_EXERCISE_
Only lines with the word "yellow" belong in the answer; copy them from the records below.

_TASK DATA_

+--

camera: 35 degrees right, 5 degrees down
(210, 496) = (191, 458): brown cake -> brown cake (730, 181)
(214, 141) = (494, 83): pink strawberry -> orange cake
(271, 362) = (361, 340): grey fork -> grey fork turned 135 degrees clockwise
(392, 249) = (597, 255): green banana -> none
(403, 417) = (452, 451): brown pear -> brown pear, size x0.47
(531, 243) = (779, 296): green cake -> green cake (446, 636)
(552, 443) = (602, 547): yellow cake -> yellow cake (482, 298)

+--

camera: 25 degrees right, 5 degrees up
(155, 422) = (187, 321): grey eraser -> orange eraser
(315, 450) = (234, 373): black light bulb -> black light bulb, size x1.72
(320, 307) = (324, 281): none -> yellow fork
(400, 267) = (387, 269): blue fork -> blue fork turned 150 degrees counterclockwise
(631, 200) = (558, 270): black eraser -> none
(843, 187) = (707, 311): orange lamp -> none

+--

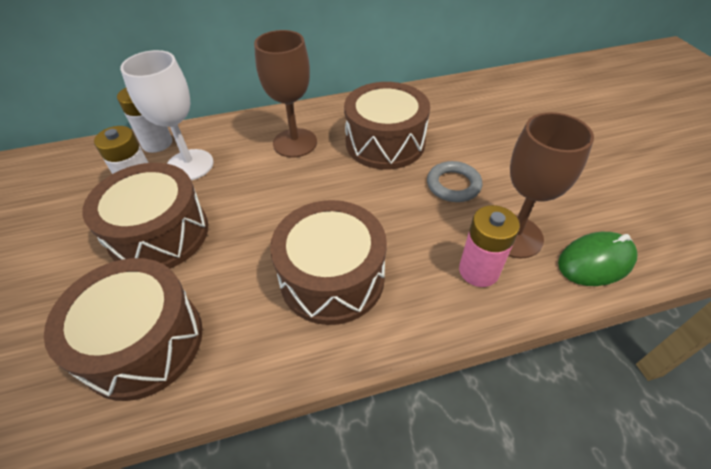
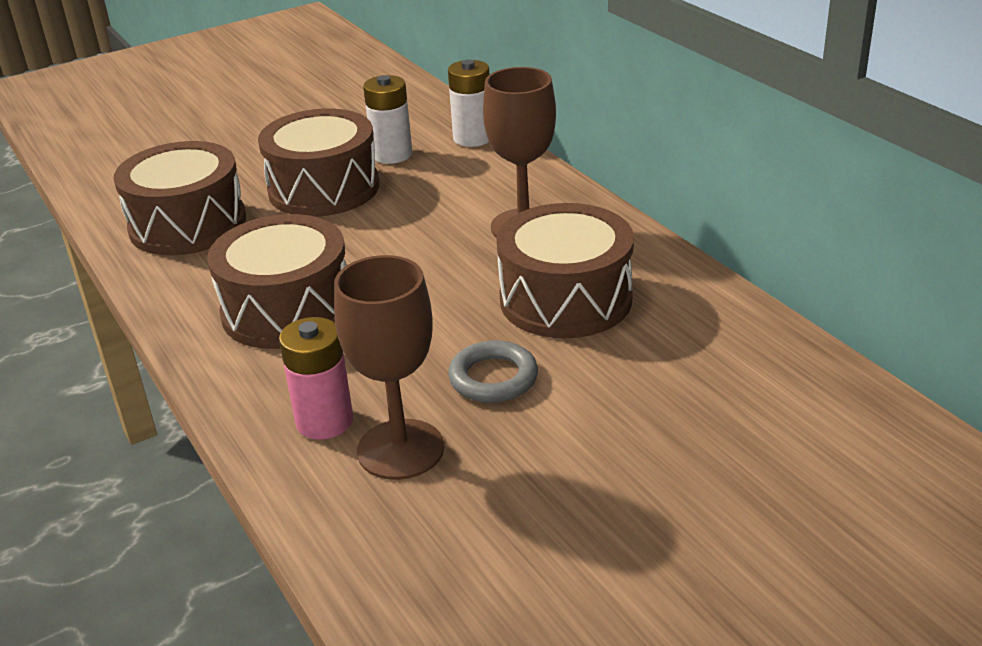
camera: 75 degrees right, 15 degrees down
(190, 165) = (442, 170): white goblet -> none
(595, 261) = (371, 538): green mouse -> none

+--

_COMPLETED TASK_
(552, 443) = (602, 547): yellow cake -> yellow cake (482, 298)
(320, 307) = (324, 281): none -> yellow fork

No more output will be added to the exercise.